*WORK INSTRUCTIONS*: From the records below, take each line where the string "slope" shows up and copy it.

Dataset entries
⁂

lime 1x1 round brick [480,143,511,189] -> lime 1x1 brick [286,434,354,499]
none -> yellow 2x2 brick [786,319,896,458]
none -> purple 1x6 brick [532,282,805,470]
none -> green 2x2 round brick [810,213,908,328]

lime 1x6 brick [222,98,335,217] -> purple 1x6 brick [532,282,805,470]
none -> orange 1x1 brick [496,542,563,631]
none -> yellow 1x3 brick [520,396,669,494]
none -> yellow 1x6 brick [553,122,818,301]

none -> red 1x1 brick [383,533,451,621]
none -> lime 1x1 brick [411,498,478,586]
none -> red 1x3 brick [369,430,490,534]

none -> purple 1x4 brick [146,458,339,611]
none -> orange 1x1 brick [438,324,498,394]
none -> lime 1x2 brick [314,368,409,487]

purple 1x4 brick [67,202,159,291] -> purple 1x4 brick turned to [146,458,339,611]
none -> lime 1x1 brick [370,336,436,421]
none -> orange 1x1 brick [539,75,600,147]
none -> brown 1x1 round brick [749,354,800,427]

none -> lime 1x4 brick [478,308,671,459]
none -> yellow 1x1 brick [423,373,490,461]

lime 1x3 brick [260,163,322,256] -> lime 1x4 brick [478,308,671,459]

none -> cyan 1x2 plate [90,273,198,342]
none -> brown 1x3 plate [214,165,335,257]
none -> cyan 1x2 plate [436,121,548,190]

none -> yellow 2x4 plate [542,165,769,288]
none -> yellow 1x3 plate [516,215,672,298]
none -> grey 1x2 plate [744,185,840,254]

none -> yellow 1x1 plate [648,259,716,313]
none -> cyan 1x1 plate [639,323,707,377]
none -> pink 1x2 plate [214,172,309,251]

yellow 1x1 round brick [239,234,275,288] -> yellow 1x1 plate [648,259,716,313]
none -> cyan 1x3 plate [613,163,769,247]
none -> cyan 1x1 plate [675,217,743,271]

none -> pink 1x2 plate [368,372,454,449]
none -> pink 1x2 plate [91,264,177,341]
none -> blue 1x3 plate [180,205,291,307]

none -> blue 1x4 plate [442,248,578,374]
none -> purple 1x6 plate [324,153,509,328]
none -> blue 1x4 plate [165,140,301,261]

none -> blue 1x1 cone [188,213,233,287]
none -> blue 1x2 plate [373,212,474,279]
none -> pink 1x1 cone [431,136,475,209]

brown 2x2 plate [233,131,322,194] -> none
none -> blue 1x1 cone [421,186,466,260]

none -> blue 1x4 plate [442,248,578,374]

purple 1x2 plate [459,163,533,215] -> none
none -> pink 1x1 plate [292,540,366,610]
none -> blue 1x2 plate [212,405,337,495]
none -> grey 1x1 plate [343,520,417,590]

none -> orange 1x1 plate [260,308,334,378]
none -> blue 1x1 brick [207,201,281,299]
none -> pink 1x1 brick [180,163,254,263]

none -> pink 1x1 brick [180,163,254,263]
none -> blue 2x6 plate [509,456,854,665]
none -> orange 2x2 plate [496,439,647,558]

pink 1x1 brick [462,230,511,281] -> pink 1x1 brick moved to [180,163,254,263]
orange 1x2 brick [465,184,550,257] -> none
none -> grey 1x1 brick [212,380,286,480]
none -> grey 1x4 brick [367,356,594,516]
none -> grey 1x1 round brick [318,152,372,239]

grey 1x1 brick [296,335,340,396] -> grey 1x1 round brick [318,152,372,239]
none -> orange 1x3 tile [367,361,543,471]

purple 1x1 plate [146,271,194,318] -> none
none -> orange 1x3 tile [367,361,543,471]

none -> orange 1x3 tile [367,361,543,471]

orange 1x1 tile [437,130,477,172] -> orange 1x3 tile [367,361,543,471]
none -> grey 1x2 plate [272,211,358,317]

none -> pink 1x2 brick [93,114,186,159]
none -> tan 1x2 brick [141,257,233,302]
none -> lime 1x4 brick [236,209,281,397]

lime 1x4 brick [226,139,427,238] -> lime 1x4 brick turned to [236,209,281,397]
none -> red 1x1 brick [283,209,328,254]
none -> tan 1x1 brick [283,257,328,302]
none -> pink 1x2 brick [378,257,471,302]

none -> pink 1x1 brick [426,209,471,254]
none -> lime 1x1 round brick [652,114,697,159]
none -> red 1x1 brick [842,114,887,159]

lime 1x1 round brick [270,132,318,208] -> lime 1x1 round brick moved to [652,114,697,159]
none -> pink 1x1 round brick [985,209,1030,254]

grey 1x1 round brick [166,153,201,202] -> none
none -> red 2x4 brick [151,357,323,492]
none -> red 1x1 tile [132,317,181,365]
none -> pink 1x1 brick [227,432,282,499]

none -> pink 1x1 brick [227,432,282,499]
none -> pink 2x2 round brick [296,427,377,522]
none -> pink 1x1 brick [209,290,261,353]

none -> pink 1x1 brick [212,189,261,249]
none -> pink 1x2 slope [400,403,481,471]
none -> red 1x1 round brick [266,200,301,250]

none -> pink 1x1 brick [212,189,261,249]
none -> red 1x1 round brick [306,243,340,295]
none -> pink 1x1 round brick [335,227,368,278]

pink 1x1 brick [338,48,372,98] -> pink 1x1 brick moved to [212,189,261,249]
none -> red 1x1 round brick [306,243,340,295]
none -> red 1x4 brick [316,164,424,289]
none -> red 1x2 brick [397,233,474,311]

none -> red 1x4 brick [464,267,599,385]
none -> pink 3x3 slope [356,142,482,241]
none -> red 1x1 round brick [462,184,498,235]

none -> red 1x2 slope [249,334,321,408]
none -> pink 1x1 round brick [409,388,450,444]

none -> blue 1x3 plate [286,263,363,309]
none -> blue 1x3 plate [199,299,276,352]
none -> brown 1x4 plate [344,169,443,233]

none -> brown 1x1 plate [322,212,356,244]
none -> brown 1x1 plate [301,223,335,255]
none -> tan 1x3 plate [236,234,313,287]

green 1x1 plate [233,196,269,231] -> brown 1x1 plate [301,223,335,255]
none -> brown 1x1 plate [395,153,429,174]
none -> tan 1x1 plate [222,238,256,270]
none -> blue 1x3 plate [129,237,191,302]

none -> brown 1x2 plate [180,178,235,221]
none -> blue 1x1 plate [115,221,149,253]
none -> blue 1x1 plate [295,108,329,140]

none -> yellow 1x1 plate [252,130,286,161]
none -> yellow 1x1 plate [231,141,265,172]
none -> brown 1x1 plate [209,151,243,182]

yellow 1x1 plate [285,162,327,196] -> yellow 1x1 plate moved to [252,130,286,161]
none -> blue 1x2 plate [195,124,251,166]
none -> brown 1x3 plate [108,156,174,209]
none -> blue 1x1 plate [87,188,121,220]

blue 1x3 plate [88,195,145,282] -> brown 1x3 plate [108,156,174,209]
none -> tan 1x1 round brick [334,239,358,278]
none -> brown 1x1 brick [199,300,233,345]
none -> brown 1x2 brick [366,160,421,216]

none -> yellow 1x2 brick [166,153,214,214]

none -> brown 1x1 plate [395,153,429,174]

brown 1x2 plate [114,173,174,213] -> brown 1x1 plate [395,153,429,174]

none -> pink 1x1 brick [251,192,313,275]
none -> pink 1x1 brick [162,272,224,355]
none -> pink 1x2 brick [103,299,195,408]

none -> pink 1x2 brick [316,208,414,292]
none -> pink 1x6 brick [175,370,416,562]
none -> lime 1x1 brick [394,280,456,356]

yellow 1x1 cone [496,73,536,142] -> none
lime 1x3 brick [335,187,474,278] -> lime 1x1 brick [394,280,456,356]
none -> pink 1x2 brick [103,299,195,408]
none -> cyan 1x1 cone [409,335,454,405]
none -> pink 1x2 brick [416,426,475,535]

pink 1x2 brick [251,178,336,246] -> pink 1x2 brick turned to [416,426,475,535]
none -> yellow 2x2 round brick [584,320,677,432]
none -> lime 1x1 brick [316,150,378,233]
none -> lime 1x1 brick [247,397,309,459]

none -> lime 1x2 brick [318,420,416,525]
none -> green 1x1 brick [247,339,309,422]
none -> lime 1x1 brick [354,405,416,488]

⁂

*ANSWER BOX*:
none -> pink 1x2 slope [400,403,481,471]
none -> pink 3x3 slope [356,142,482,241]
none -> red 1x2 slope [249,334,321,408]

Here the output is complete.